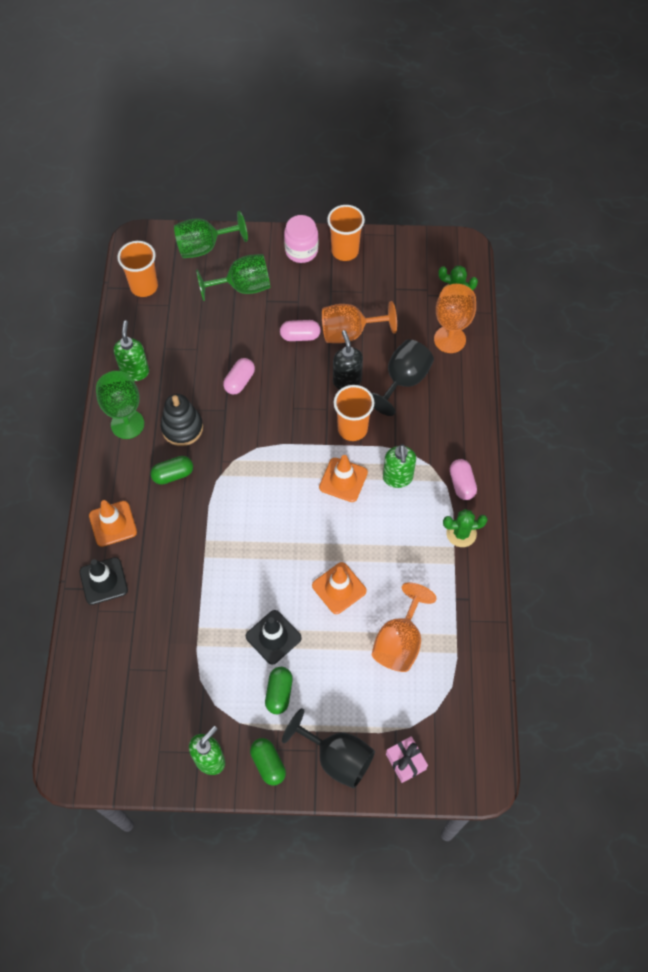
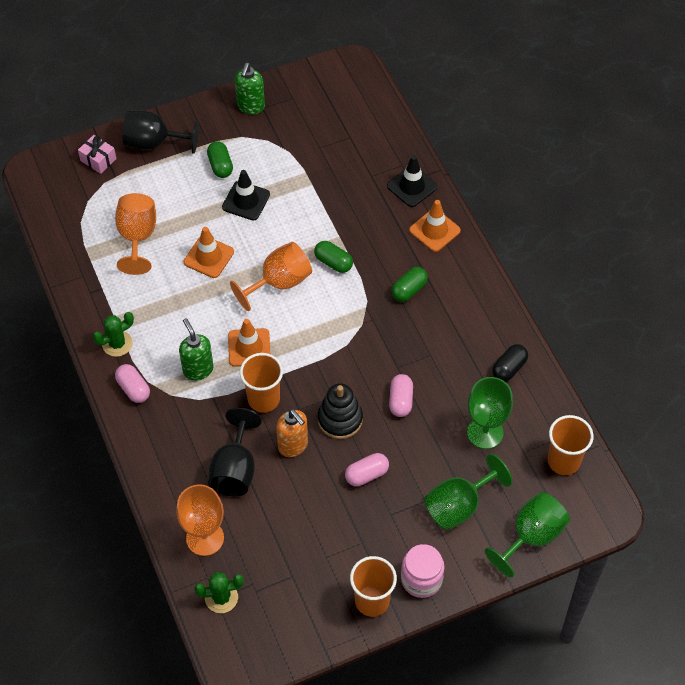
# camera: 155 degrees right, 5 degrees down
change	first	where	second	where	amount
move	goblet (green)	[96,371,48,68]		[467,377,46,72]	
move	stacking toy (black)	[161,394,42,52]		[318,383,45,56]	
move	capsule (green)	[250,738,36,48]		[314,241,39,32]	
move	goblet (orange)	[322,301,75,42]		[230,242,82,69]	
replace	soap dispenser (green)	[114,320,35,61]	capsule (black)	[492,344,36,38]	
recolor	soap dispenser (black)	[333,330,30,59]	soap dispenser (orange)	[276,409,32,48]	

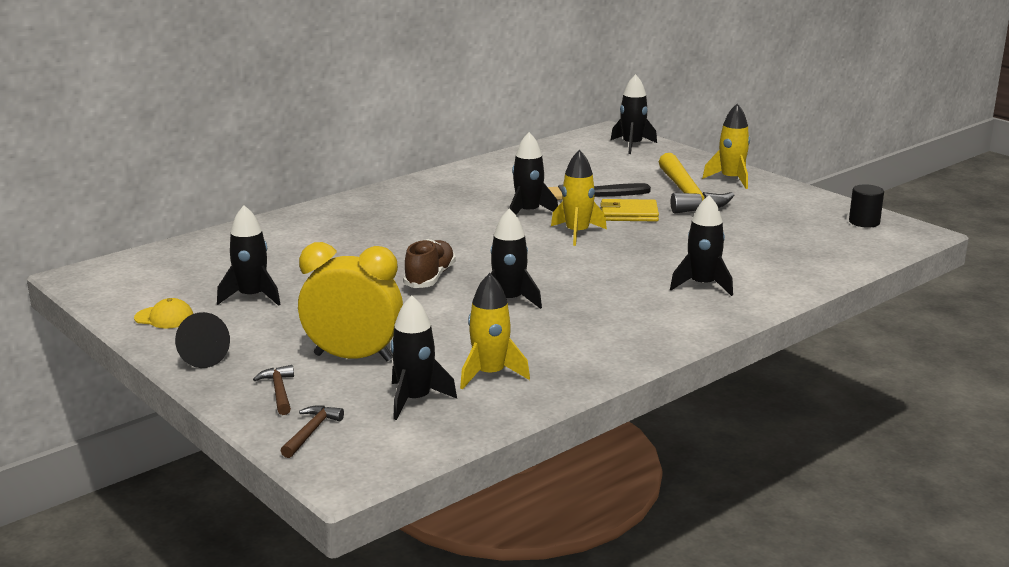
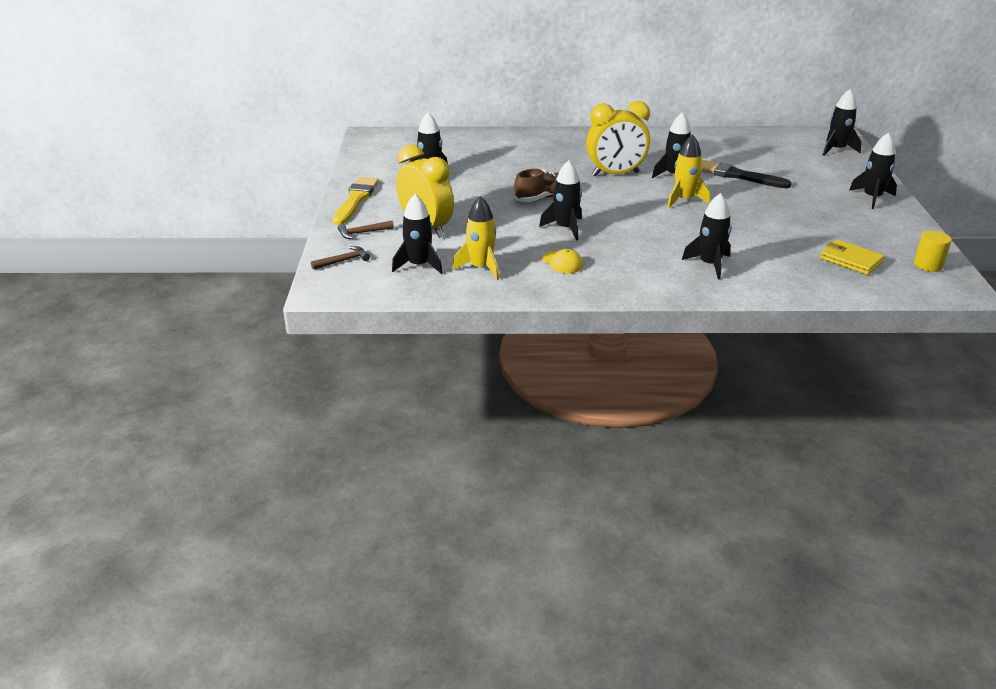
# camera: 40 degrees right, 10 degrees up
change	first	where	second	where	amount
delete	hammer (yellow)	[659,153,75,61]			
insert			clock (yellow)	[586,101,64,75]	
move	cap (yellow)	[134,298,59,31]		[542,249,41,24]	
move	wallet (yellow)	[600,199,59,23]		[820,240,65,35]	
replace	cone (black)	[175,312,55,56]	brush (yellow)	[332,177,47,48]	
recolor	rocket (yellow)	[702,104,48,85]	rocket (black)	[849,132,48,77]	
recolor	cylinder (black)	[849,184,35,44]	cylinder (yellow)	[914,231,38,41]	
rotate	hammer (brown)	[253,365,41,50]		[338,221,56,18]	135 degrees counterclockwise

* * *

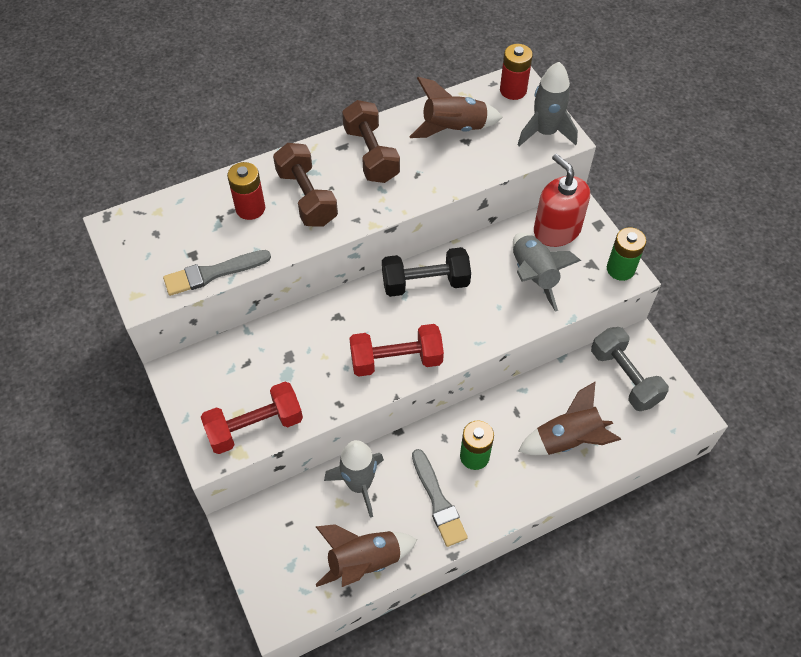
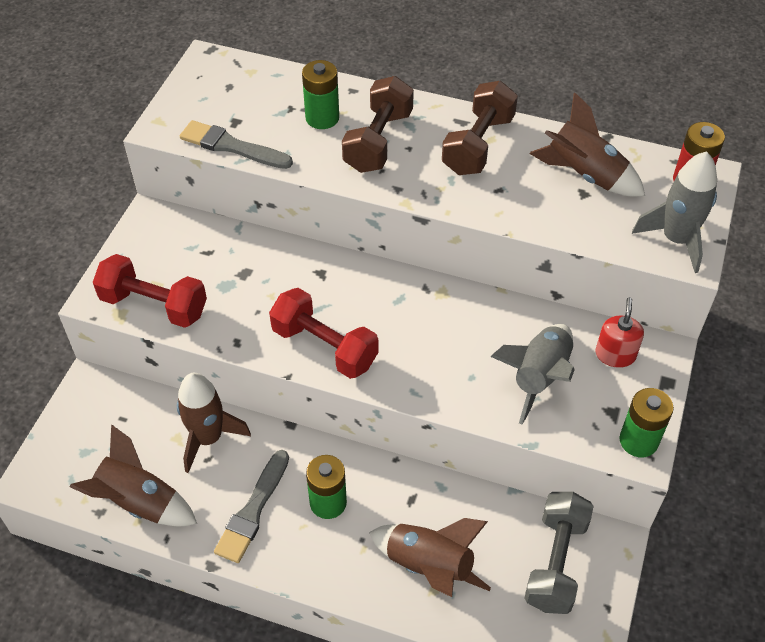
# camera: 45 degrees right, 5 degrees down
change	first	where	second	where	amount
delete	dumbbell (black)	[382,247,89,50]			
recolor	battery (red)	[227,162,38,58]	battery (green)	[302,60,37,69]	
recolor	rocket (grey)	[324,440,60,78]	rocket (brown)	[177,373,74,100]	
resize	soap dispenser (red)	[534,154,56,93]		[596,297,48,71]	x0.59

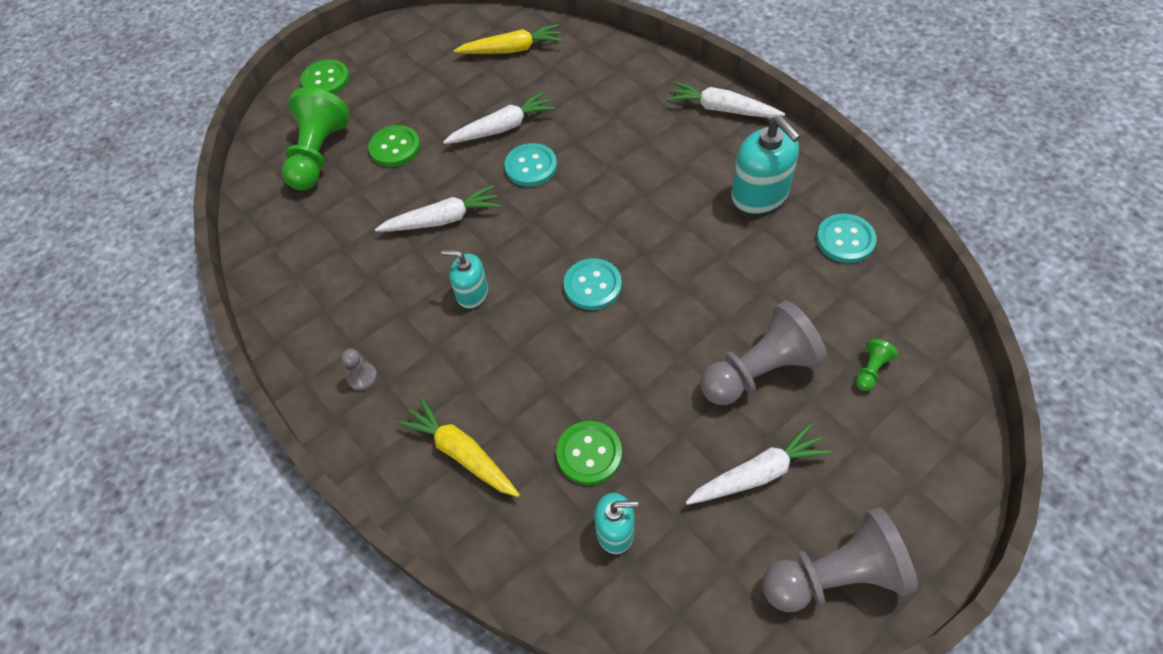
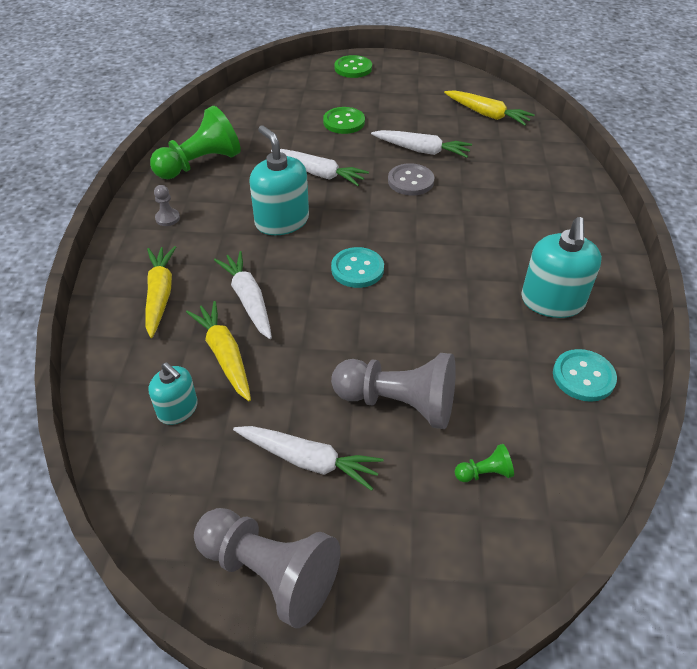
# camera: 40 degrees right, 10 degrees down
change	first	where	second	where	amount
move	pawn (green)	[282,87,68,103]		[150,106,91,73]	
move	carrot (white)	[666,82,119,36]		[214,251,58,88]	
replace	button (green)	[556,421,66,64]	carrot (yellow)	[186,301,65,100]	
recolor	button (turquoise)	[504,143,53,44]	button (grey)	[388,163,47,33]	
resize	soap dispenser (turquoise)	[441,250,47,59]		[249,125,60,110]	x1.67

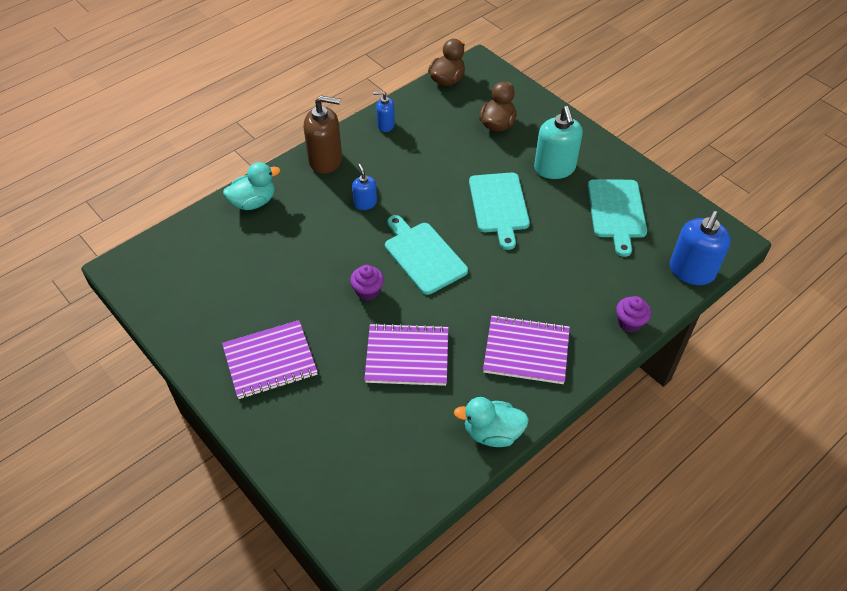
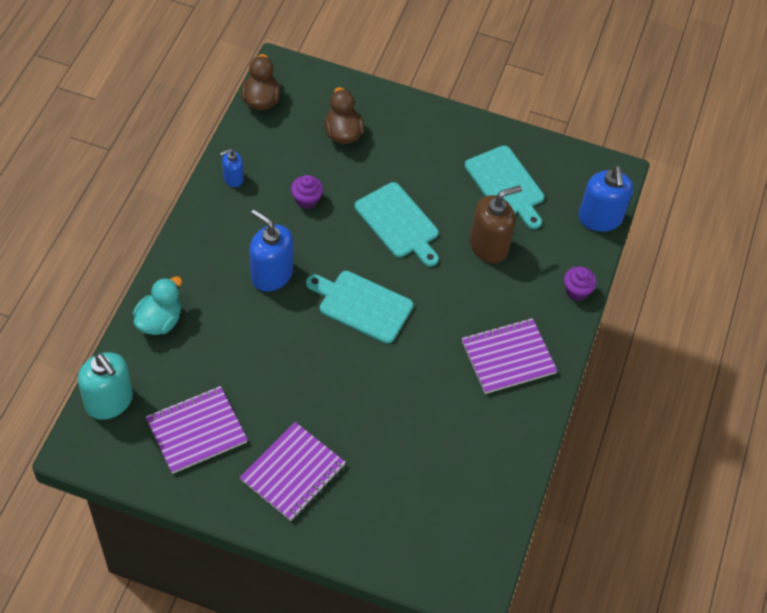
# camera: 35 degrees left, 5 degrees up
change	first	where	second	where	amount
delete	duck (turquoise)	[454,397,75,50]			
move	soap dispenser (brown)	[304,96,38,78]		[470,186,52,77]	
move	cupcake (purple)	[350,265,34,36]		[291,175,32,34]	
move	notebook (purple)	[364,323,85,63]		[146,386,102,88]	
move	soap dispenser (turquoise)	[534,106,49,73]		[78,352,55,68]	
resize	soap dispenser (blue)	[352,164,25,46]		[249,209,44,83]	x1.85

...

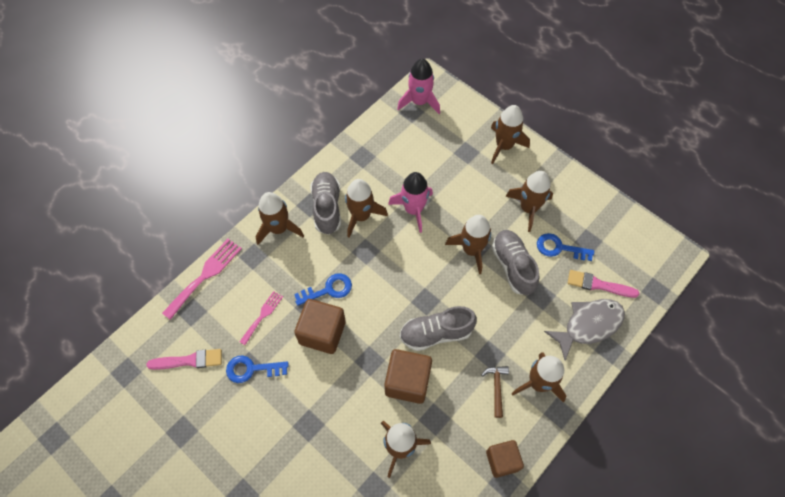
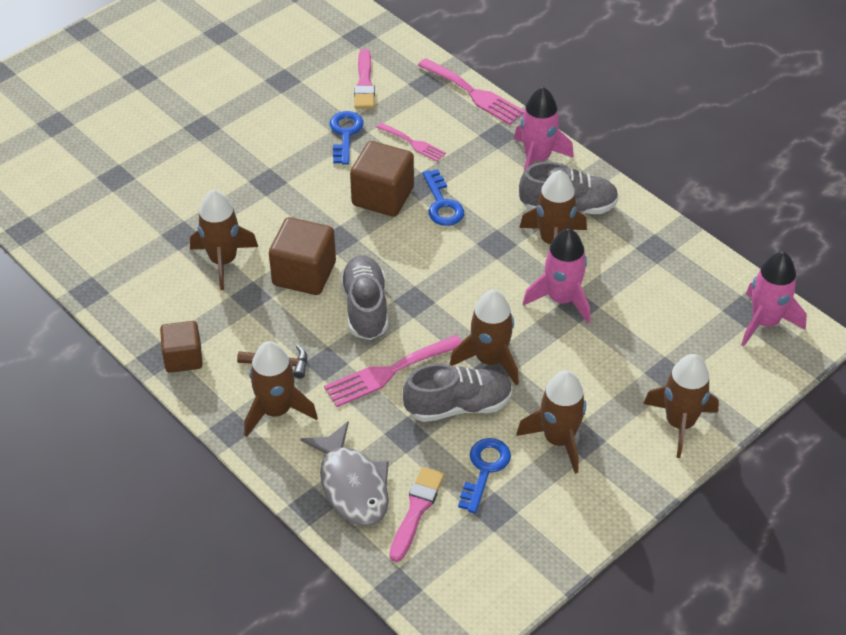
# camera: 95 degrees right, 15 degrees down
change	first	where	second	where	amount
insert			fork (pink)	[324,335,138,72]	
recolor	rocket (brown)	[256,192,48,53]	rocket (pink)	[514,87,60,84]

**WHAT IS NEEDED**.
In the listing above, find each line with "goblet" and copy it.

**TASK ANSWER**.
move	goblet (green)	[96,371,48,68]		[467,377,46,72]	
move	goblet (orange)	[322,301,75,42]		[230,242,82,69]	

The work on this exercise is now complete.